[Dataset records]
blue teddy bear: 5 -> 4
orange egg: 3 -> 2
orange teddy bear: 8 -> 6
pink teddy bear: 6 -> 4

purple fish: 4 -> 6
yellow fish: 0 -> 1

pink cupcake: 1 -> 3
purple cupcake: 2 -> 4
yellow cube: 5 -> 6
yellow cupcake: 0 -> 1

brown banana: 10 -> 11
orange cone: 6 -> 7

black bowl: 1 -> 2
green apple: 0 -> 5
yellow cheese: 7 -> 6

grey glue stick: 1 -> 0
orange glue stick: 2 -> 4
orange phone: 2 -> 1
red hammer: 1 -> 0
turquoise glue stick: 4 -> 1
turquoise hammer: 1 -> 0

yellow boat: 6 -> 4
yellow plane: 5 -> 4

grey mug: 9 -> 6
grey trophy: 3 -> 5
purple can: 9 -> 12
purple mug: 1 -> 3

» **Task item**: Copy out every record exactly.

» **Problem solution**:
blue teddy bear: 5 -> 4
orange egg: 3 -> 2
orange teddy bear: 8 -> 6
pink teddy bear: 6 -> 4

purple fish: 4 -> 6
yellow fish: 0 -> 1

pink cupcake: 1 -> 3
purple cupcake: 2 -> 4
yellow cube: 5 -> 6
yellow cupcake: 0 -> 1

brown banana: 10 -> 11
orange cone: 6 -> 7

black bowl: 1 -> 2
green apple: 0 -> 5
yellow cheese: 7 -> 6

grey glue stick: 1 -> 0
orange glue stick: 2 -> 4
orange phone: 2 -> 1
red hammer: 1 -> 0
turquoise glue stick: 4 -> 1
turquoise hammer: 1 -> 0

yellow boat: 6 -> 4
yellow plane: 5 -> 4

grey mug: 9 -> 6
grey trophy: 3 -> 5
purple can: 9 -> 12
purple mug: 1 -> 3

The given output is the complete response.